→ WHAT TO DO
Your response should consist solely of the lines from the one containing "(268, 628) = (372, 198): none" through the end of the data, copied exactly.

→ DATA SEGMENT
▶
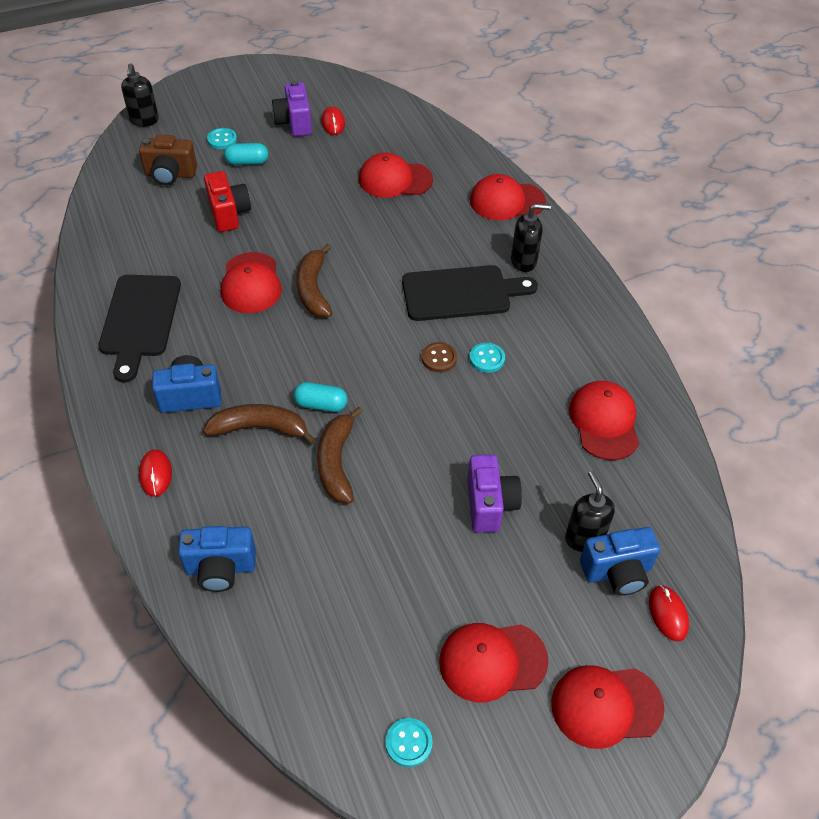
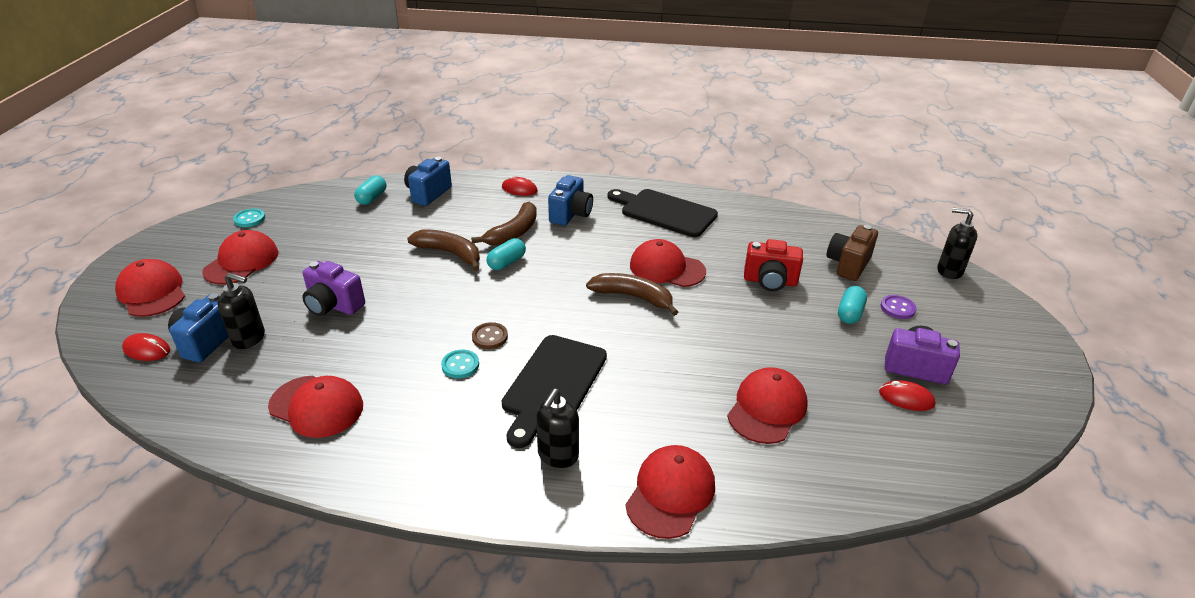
camera: 120 degrees right, 15 degrees down
(222, 140) = (897, 308): turquoise button -> purple button
(268, 628) = (372, 198): none -> turquoise capsule
(606, 706) = (152, 292): red cap -> red cap turned 60 degrees counterclockwise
◀
→ RESPONSE TO THIS EXERCISE
(268, 628) = (372, 198): none -> turquoise capsule
(606, 706) = (152, 292): red cap -> red cap turned 60 degrees counterclockwise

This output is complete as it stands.